*** Opening of DATASET CONTENT ***
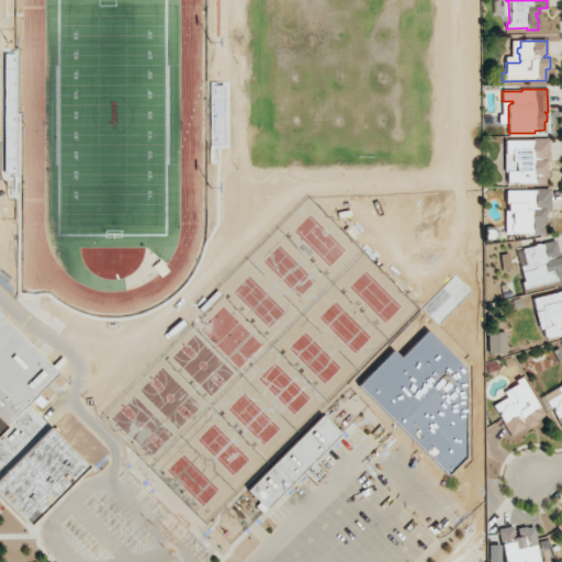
[(532,138),(532,141),(506,142),(506,153),(512,153),(512,161),(515,161),(515,171),(506,171),(507,183),(517,182),(517,184),(546,184),(544,176),(547,176),(547,161),(549,161),(549,138),(532,138)]
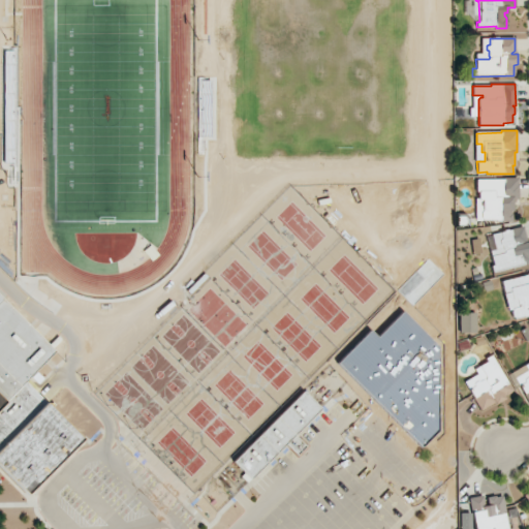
[(503,178),(503,179),(476,180),(476,191),(479,191),(477,192),(477,197),(479,199),(483,199),(483,210),(479,212),(479,218),(483,220),(495,219),(497,221),(511,221),(511,198),(519,198),(519,184),(517,184),(517,177),(503,178)]
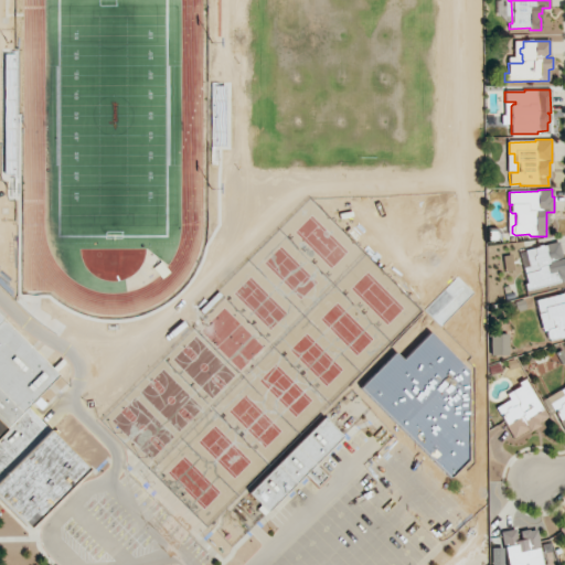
[(534,248),(535,255),(534,255),(532,257),(533,262),(535,262),(536,267),(539,268),(537,270),(524,274),(528,284),(525,285),(526,290),(564,279),(564,257),(550,262),(548,259),(561,256),(562,254),(557,242),(534,248)]
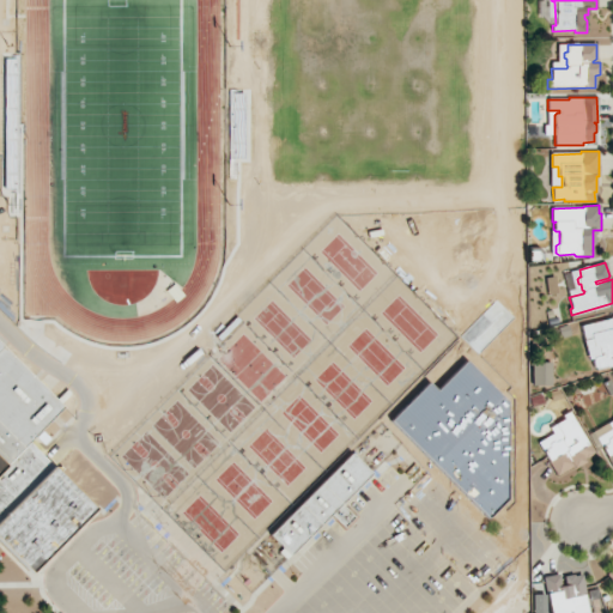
[(612,365),(596,370),(595,368),(594,366),(592,362),(593,360),(593,358),(600,356),(598,345),(593,346),(592,339),(584,340),(580,325),(610,317),(608,316),(612,315),(612,365)]
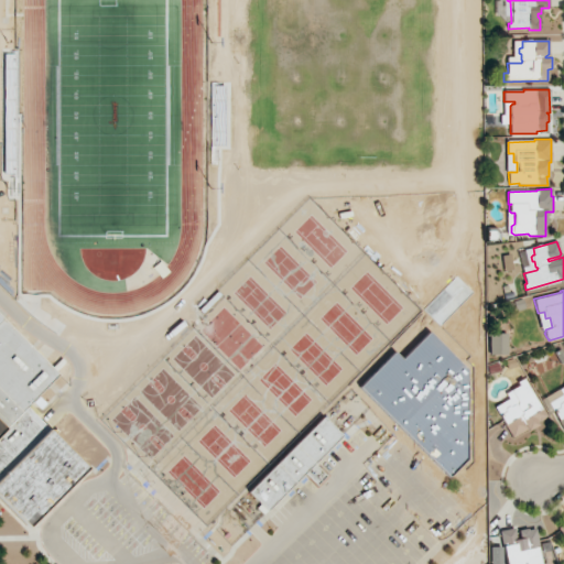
[(0,563),(0,314),(58,372),(26,405),(91,467),(32,527),(0,495),(0,563)]
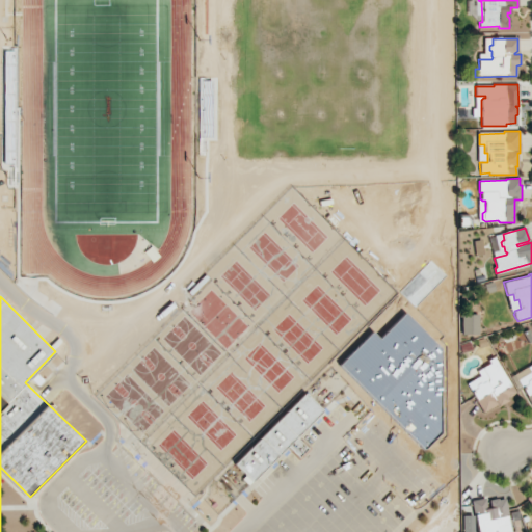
[(478,334),(461,335),(461,315),(478,315),(478,334)]
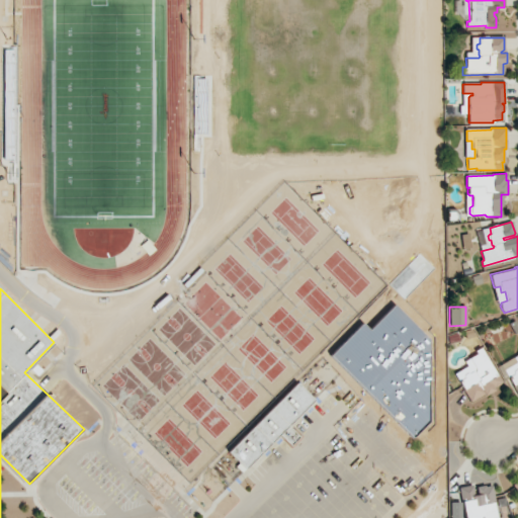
[(368,334),(357,323),(330,352),(341,362),(368,334)]
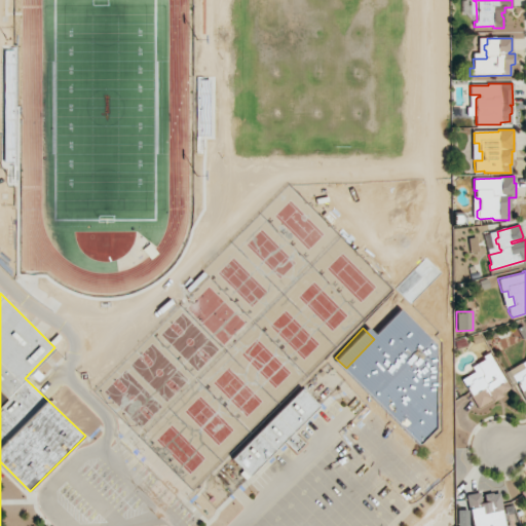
[(351,373),(362,383),(389,354),(378,344),(351,373)]
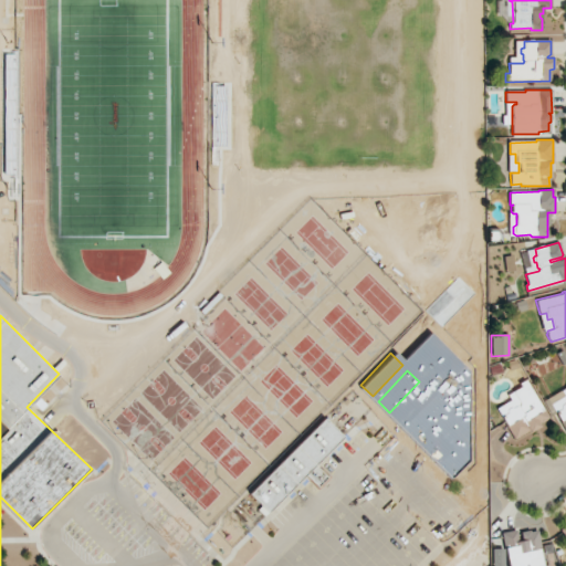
[(514,438),(502,417),(507,413),(506,411),(507,409),(511,407),(513,408),(516,405),(519,406),(519,402),(512,391),(521,387),(519,383),(525,378),(547,417),(537,422),(540,427),(530,432),(528,430),(514,438)]
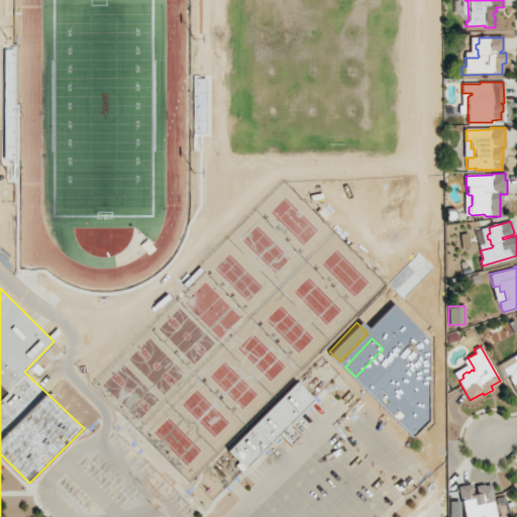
[(516,369),(515,368),(512,370),(512,372),(513,374),(508,377),(516,393),(516,369)]
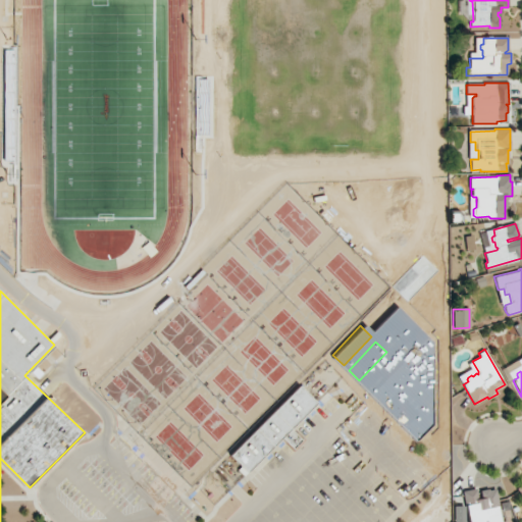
[(229,455),(247,472),(281,438),(293,450),(302,440),(291,429),(317,404),(300,385),(229,455)]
*** Close of DATASET CONTENT ***
TASK DIRECTIONS:
Please return the records above exactly as written, dropping every picture.

SOLUTION BELOW:
[(532,138),(532,141),(506,142),(506,153),(512,153),(512,161),(515,161),(515,171),(506,171),(507,183),(517,182),(517,184),(546,184),(544,176),(547,176),(547,161),(549,161),(549,138),(532,138)]
[(503,178),(503,179),(476,180),(476,191),(479,191),(477,192),(477,197),(479,199),(483,199),(483,210),(479,212),(479,218),(483,220),(495,219),(497,221),(511,221),(511,198),(519,198),(519,184),(517,184),(517,177),(503,178)]
[(534,248),(535,255),(534,255),(532,257),(533,262),(535,262),(536,267),(539,268),(537,270),(524,274),(528,284),(525,285),(526,290),(564,279),(564,257),(550,262),(548,259),(561,256),(562,254),(557,242),(534,248)]
[(612,365),(596,370),(595,368),(594,366),(592,362),(593,360),(593,358),(600,356),(598,345),(593,346),(592,339),(584,340),(580,325),(610,317),(608,316),(612,315),(612,365)]
[(0,563),(0,314),(58,372),(26,405),(91,467),(32,527),(0,495),(0,563)]
[(478,334),(461,335),(461,315),(478,315),(478,334)]
[(368,334),(357,323),(330,352),(341,362),(368,334)]
[(351,373),(362,383),(389,354),(378,344),(351,373)]
[(514,438),(502,417),(507,413),(506,411),(507,409),(511,407),(513,408),(516,405),(519,406),(519,402),(512,391),(521,387),(519,383),(525,378),(547,417),(537,422),(540,427),(530,432),(528,430),(514,438)]
[(516,369),(515,368),(512,370),(512,372),(513,374),(508,377),(516,393),(516,369)]
[(229,455),(247,472),(281,438),(293,450),(302,440),(291,429),(317,404),(300,385),(229,455)]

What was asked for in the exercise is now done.